Task instructions: What is needed here is an exact repetition of the records below, beginning at the line that has "none -> green tile B5 level 1" and stopping after the line that has "none -> red cone A1 level 1".

Stored data:
++++++++++

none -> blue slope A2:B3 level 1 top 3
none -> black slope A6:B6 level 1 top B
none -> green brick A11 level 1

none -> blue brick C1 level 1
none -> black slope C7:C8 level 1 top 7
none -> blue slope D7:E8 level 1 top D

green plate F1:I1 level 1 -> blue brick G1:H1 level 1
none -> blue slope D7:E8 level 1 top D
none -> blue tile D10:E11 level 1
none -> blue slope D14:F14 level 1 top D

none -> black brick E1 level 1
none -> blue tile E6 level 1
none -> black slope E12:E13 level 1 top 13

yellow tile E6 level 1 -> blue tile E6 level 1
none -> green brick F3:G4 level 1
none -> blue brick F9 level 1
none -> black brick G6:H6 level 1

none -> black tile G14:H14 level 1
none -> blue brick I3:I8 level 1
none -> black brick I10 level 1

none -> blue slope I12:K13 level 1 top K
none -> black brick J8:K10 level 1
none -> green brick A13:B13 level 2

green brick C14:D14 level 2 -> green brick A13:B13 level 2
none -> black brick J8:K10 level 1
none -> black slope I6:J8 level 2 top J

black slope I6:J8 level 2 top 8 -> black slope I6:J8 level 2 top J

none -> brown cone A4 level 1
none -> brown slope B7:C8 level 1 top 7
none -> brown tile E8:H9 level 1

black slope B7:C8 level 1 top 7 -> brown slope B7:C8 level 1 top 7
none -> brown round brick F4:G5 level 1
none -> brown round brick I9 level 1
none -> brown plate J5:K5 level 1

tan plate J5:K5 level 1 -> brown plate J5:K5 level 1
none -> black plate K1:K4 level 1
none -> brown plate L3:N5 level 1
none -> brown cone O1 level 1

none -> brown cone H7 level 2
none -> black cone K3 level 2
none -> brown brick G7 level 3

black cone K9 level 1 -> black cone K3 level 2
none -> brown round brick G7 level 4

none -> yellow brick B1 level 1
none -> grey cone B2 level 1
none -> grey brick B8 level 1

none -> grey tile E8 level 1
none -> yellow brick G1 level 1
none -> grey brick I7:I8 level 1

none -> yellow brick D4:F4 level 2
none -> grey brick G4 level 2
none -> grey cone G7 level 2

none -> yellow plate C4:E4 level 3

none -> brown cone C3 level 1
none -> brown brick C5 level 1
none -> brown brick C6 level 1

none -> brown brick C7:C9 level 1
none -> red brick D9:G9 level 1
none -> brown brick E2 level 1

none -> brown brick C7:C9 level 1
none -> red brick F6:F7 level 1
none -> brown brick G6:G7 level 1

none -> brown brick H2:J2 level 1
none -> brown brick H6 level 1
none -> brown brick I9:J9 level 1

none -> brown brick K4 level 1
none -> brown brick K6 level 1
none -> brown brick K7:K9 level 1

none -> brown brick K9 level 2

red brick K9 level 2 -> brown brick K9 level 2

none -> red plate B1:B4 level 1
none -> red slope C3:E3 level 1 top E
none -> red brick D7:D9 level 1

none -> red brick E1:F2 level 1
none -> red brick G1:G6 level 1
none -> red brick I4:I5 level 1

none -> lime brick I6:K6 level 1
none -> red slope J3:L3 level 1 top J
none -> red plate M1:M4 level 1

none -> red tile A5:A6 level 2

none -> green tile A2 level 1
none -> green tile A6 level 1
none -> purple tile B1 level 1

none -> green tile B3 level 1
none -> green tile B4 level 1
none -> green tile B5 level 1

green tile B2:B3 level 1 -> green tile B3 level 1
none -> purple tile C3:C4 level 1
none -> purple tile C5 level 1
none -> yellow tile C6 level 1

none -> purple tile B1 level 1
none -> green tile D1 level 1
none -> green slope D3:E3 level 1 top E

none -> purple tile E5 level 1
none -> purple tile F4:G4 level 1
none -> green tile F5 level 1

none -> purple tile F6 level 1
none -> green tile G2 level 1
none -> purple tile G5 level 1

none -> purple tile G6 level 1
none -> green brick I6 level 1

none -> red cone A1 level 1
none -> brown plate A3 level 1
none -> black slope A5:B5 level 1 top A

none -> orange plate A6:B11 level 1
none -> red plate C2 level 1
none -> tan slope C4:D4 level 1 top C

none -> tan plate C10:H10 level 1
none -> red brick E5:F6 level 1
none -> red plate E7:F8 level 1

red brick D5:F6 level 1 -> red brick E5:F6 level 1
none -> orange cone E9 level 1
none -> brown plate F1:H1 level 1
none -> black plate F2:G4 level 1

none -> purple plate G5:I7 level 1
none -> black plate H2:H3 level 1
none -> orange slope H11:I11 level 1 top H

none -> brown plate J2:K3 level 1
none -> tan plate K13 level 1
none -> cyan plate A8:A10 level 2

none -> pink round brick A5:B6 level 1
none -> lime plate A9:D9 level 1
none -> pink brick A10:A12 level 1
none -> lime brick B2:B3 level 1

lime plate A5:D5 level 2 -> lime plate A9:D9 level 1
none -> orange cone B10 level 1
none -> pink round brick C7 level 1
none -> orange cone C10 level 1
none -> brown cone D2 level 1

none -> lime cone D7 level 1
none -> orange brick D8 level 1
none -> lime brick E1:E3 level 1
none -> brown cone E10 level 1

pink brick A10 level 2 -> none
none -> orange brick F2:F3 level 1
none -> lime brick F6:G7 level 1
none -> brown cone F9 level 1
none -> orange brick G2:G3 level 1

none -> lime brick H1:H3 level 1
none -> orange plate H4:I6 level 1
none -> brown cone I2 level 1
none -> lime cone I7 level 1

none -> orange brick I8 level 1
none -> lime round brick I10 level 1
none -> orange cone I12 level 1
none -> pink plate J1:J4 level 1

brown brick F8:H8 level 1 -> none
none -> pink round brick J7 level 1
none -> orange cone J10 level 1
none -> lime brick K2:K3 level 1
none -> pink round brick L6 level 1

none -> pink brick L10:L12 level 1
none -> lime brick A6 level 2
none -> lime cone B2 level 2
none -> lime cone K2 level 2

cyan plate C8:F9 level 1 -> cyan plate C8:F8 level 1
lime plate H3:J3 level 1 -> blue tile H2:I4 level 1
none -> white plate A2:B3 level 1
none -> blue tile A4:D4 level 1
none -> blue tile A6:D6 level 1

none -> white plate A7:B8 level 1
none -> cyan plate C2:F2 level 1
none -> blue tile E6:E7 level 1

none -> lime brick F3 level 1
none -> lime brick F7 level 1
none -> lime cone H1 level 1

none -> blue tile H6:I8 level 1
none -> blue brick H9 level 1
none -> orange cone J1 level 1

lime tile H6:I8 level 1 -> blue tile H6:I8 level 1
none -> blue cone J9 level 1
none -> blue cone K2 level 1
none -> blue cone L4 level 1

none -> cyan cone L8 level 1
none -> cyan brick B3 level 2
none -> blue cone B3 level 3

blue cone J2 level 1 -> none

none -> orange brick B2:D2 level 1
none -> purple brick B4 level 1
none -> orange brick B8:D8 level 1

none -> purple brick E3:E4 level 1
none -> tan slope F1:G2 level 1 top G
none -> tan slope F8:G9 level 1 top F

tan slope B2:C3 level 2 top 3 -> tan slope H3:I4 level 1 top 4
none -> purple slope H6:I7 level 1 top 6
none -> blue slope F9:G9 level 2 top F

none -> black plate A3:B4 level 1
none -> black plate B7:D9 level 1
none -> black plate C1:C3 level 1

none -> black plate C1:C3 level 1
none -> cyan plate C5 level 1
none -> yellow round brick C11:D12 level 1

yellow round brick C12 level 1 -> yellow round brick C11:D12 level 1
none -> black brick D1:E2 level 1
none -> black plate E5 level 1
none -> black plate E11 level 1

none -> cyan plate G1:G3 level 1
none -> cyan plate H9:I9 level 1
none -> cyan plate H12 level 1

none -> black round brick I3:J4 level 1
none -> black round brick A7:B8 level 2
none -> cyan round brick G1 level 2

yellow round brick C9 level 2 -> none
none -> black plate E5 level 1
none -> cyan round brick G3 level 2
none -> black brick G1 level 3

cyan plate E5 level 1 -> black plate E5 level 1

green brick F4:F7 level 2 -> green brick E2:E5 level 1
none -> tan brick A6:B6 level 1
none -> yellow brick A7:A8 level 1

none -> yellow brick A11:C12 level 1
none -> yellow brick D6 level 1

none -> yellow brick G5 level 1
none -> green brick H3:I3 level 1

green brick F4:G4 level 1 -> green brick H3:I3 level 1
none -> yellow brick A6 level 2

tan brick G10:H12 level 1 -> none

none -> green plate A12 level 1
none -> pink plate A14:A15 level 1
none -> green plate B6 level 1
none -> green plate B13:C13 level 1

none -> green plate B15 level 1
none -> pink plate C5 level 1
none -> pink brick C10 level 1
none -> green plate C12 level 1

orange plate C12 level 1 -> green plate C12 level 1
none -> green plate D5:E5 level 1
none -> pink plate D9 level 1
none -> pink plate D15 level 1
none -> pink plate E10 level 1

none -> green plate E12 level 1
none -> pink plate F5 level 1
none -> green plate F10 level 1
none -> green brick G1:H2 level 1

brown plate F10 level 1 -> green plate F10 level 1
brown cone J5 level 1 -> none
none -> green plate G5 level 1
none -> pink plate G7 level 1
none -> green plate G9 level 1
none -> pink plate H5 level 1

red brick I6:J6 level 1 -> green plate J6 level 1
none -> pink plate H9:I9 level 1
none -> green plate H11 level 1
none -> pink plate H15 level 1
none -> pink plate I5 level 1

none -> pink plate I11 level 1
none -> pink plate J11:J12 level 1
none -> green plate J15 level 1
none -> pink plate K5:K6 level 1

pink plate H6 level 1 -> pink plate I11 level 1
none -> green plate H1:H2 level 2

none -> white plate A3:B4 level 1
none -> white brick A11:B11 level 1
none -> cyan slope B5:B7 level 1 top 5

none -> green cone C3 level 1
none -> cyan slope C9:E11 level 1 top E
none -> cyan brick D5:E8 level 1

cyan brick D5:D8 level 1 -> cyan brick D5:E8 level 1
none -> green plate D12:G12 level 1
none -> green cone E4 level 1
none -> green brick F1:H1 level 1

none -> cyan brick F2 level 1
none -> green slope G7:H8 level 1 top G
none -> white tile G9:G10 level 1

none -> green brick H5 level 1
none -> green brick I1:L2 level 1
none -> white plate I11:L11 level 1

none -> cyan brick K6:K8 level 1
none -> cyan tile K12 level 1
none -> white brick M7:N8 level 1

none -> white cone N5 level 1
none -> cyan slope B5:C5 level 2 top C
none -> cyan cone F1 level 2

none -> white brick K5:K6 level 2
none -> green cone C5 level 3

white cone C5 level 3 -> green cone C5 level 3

++++++++++

Answer section:
none -> green tile B5 level 1

green tile B2:B3 level 1 -> green tile B3 level 1
none -> purple tile C3:C4 level 1
none -> purple tile C5 level 1
none -> yellow tile C6 level 1

none -> purple tile B1 level 1
none -> green tile D1 level 1
none -> green slope D3:E3 level 1 top E

none -> purple tile E5 level 1
none -> purple tile F4:G4 level 1
none -> green tile F5 level 1

none -> purple tile F6 level 1
none -> green tile G2 level 1
none -> purple tile G5 level 1

none -> purple tile G6 level 1
none -> green brick I6 level 1

none -> red cone A1 level 1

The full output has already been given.